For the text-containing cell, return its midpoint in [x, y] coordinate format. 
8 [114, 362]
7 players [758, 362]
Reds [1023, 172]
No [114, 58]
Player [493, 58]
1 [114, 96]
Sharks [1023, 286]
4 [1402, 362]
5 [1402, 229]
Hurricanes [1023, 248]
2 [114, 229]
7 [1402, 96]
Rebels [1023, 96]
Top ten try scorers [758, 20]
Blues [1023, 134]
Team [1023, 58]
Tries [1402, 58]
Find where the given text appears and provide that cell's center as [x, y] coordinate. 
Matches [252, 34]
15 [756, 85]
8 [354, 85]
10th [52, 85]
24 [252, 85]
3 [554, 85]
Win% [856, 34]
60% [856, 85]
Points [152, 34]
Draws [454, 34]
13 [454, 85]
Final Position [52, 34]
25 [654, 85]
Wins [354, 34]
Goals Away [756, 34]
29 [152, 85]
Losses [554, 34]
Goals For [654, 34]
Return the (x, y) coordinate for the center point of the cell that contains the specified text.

----

Task goal: Copy the entries word for word, from the first line through the line containing "Team [1023, 58]", including both of those lines.

Task response:
For the text-containing cell, return its midpoint in [x, y] coordinate format. 
8 [114, 362]
7 players [758, 362]
Reds [1023, 172]
No [114, 58]
Player [493, 58]
1 [114, 96]
Sharks [1023, 286]
4 [1402, 362]
5 [1402, 229]
Hurricanes [1023, 248]
2 [114, 229]
7 [1402, 96]
Rebels [1023, 96]
Top ten try scorers [758, 20]
Blues [1023, 134]
Team [1023, 58]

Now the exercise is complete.